Change detection outputs:
• • •

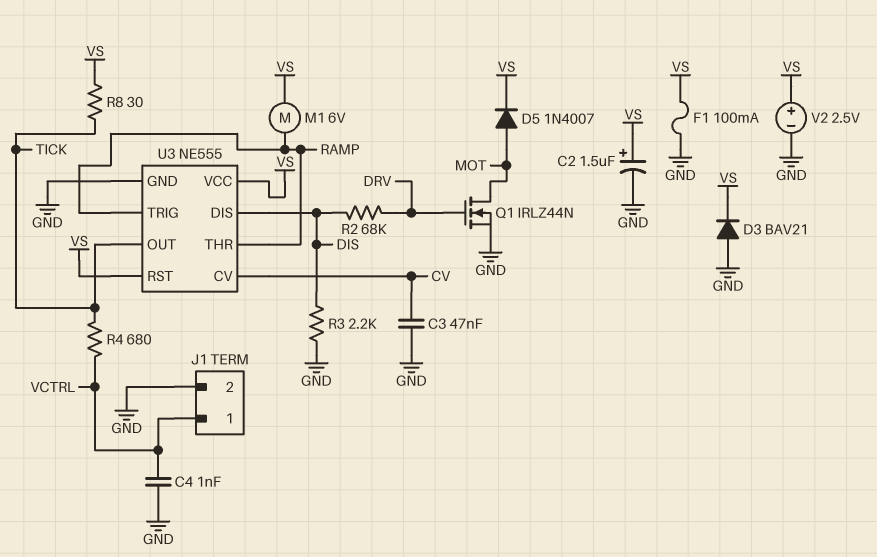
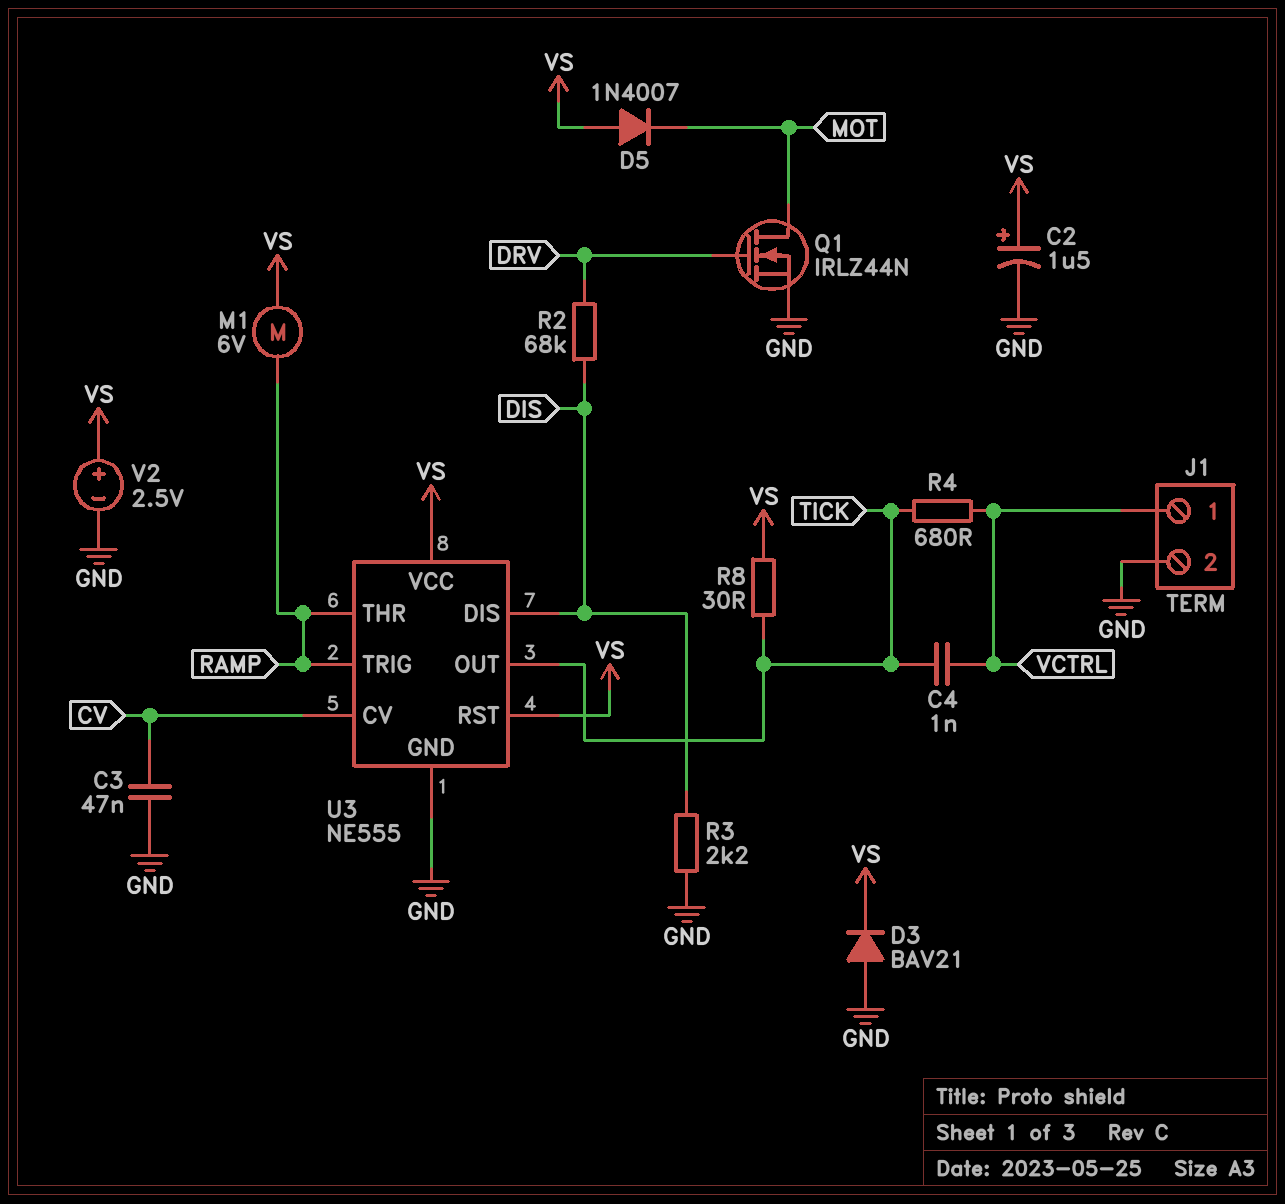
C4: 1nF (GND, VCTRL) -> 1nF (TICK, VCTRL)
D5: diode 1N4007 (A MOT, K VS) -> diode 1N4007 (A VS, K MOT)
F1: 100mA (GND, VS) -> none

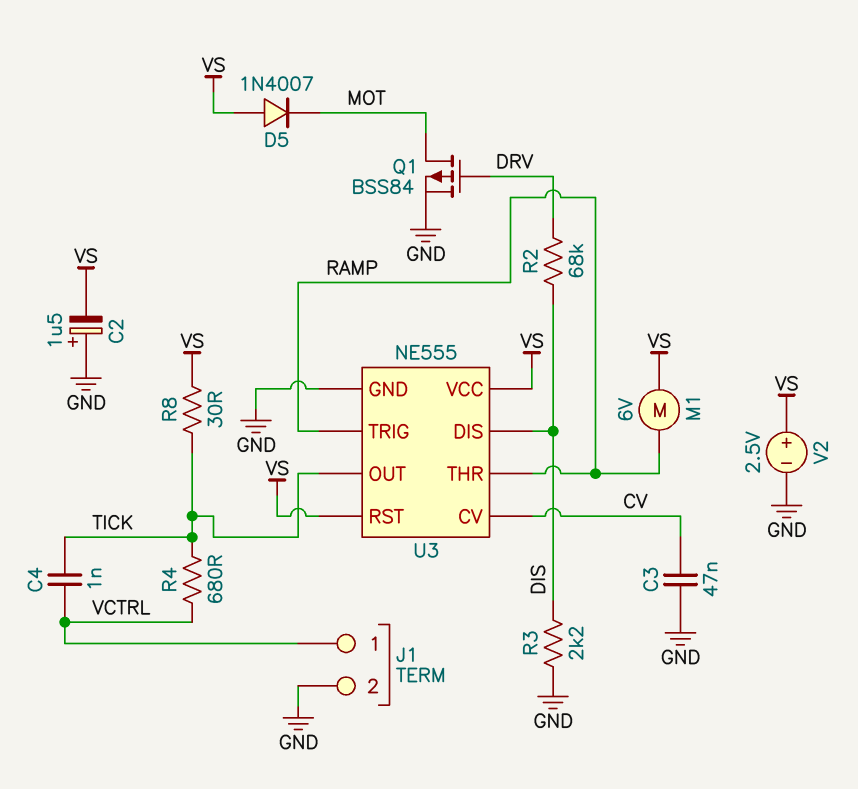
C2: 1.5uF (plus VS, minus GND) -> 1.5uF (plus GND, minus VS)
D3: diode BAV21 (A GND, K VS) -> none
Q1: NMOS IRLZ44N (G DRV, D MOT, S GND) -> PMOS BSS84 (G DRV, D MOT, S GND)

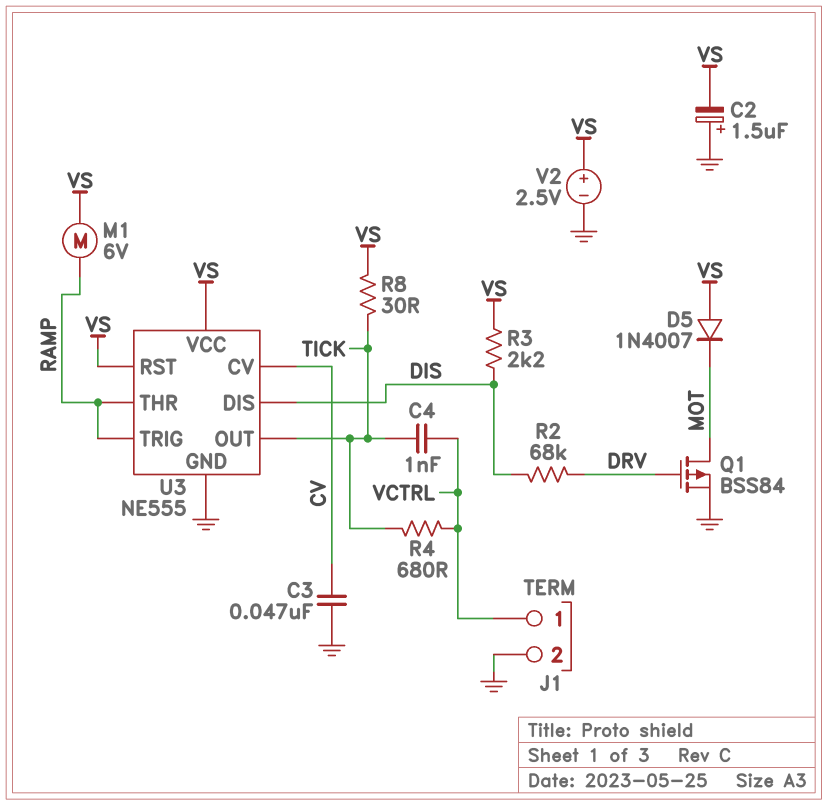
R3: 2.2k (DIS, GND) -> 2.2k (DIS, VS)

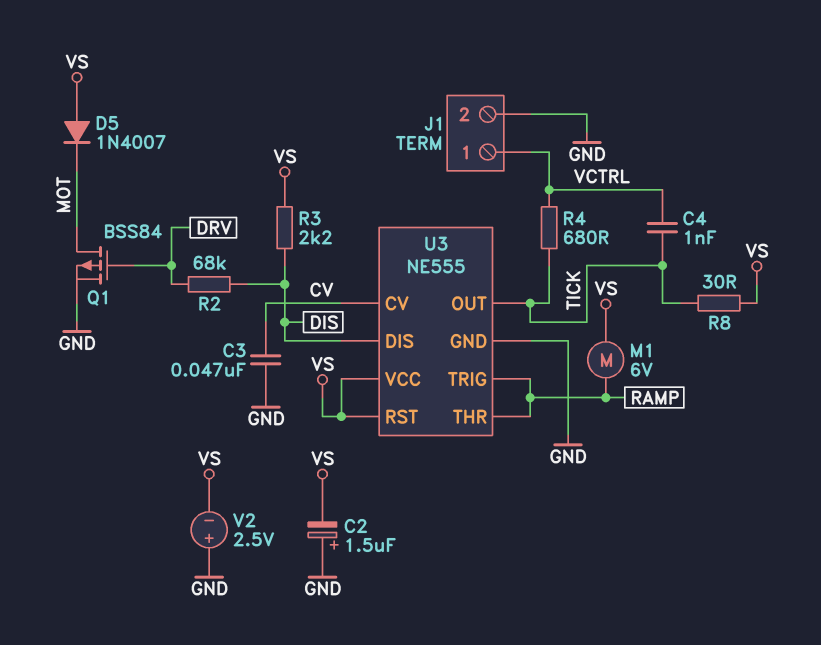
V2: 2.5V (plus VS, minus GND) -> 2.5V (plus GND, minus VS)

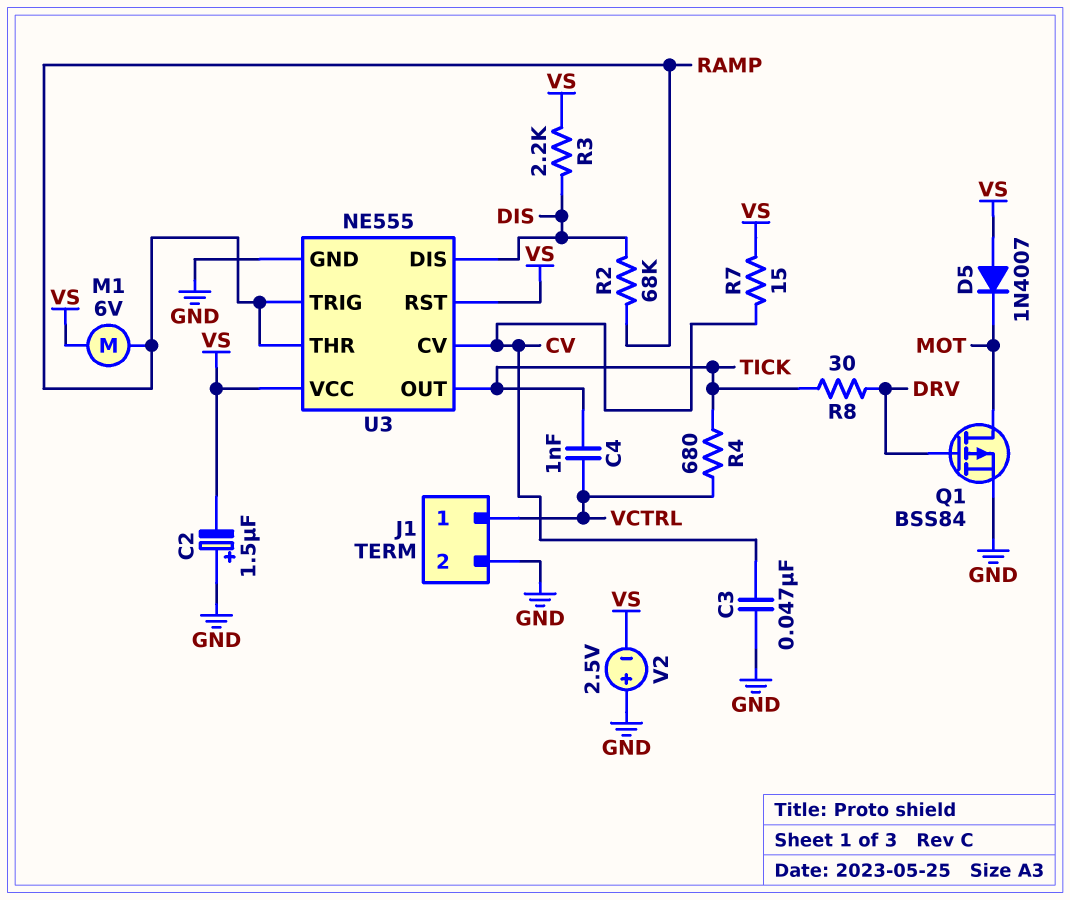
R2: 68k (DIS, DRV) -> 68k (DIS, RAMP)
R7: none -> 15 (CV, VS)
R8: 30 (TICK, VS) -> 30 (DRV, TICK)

• • •

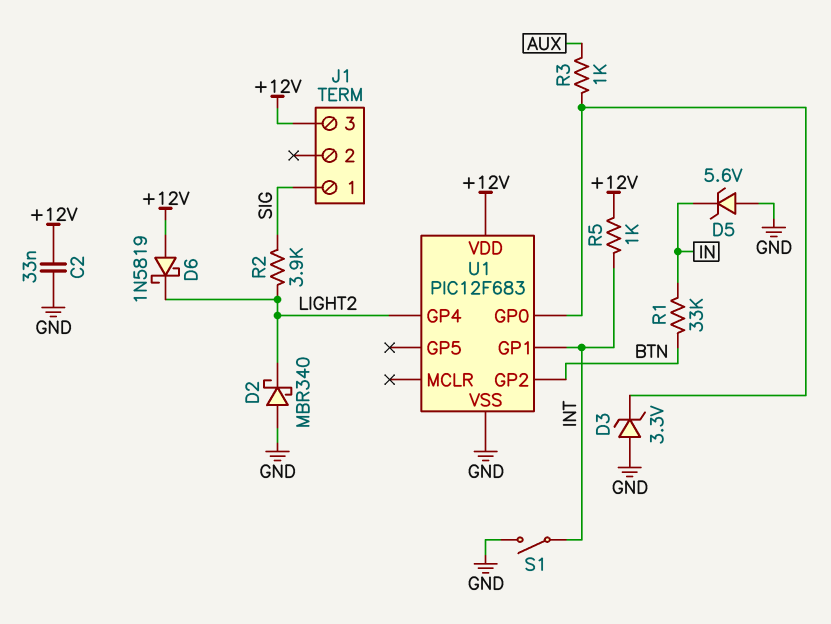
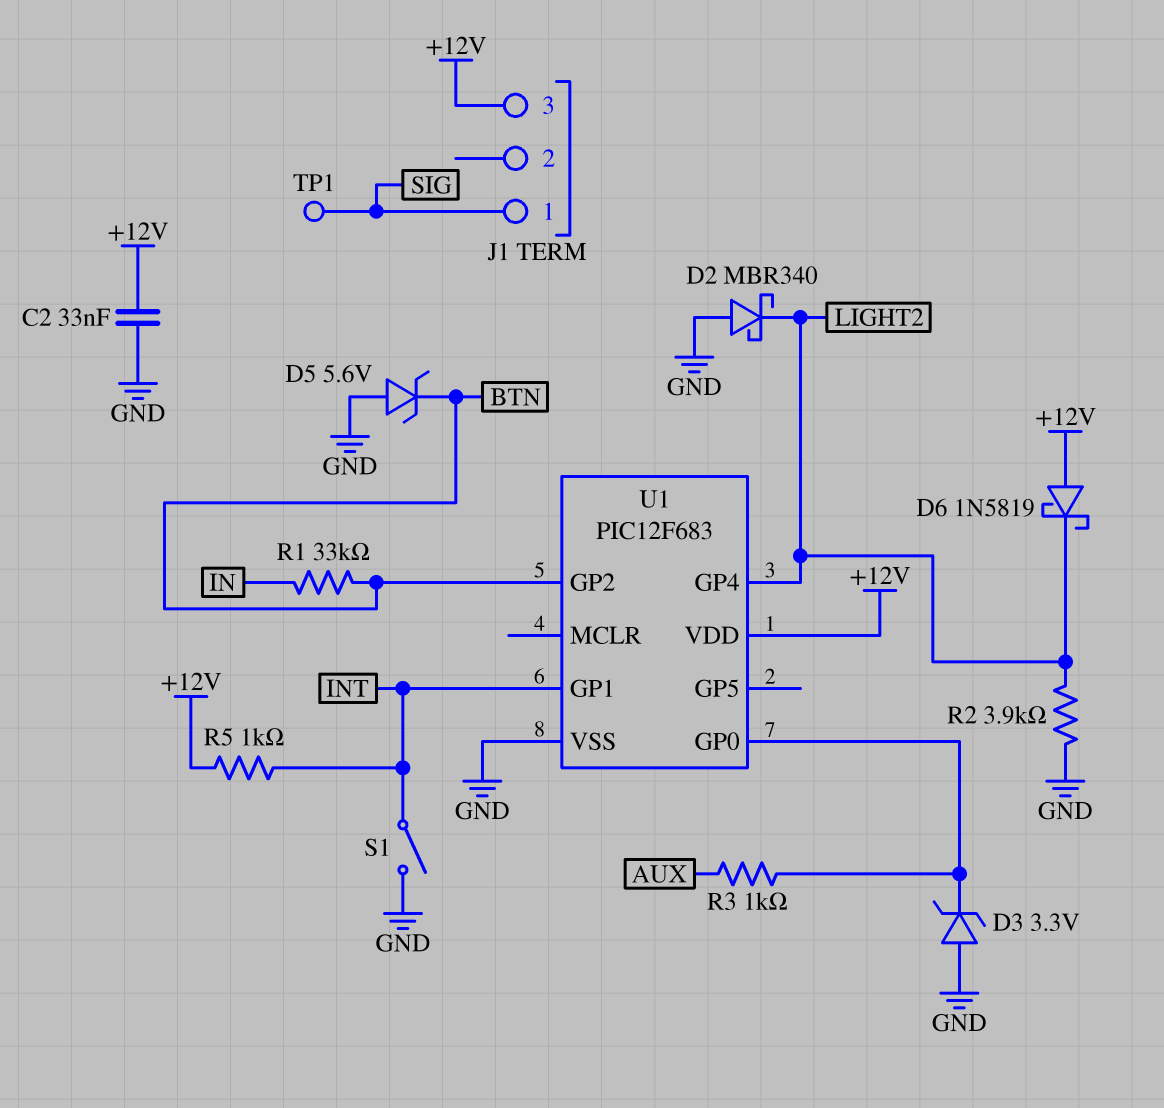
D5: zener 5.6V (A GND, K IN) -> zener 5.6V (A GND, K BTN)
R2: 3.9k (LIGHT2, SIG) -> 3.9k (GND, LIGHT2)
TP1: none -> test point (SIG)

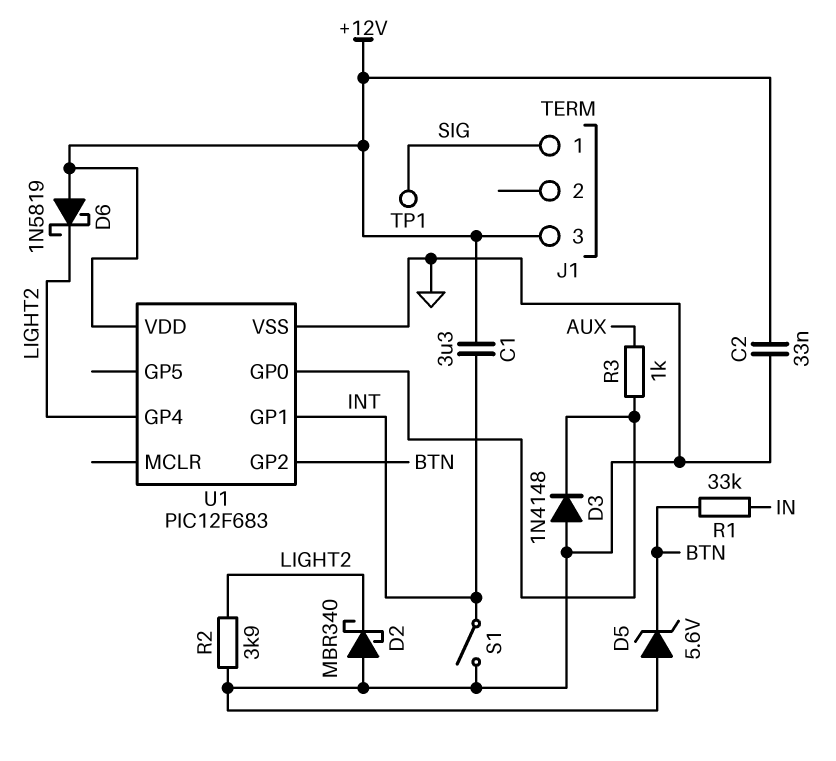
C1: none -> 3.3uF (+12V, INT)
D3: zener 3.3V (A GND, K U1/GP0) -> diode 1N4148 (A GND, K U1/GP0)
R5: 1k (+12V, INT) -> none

• • •

Please transcribe exactly the part of the records that opens with the line containing "R2: 3.9k (LIGHT2, SIG) -> 3.9k (GND, LIGHT2)" and closes with the line containing "R5: 1k (+12V, INT) -> none", both ends included, and leave out the pictures.

== Task output ==
R2: 3.9k (LIGHT2, SIG) -> 3.9k (GND, LIGHT2)
TP1: none -> test point (SIG)

C1: none -> 3.3uF (+12V, INT)
D3: zener 3.3V (A GND, K U1/GP0) -> diode 1N4148 (A GND, K U1/GP0)
R5: 1k (+12V, INT) -> none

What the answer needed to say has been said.